Data for review Start Marker

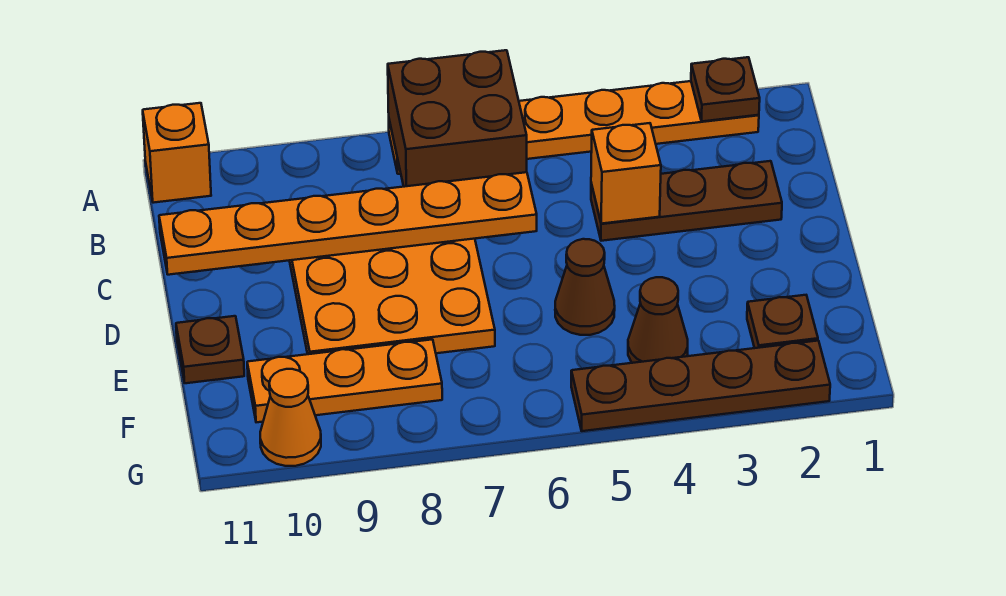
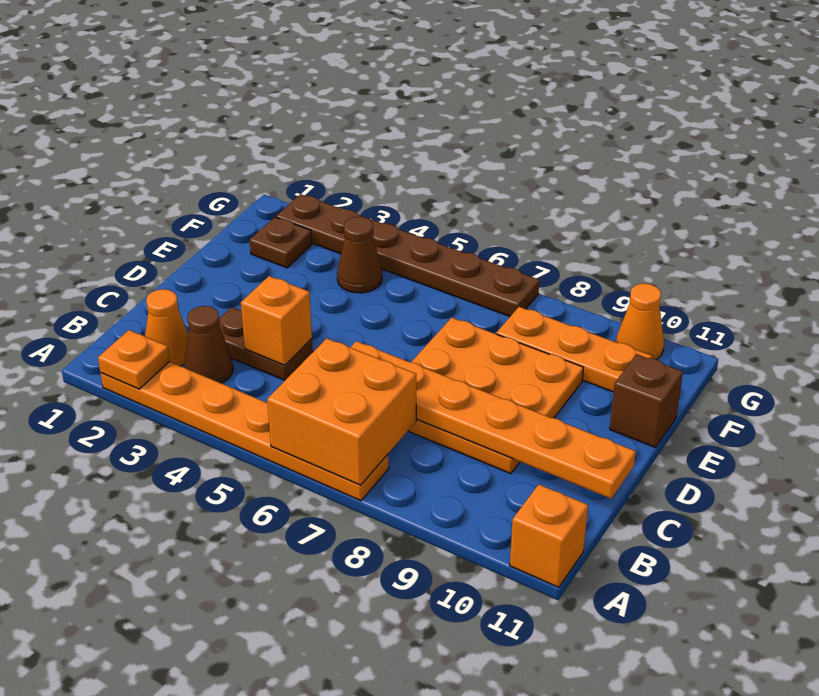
brown plate A2 level 2 -> orange plate A2 level 2
brown brick A6:B7 level 2 -> orange brick A6:B7 level 2
none -> orange cone B2 level 1
brown plate C2:C4 level 1 -> brown plate C3:C4 level 1
brown cone E5 level 1 -> brown cone B3 level 1
brown plate E11 level 1 -> brown brick E11 level 1
brown plate G2:G5 level 1 -> brown plate G2:G7 level 1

Data for review End Marker

Lines from the one that contains "brown plate E11" through the final line of the entries must be duplicated exactly, and no other lines.

» **Reply**
brown plate E11 level 1 -> brown brick E11 level 1
brown plate G2:G5 level 1 -> brown plate G2:G7 level 1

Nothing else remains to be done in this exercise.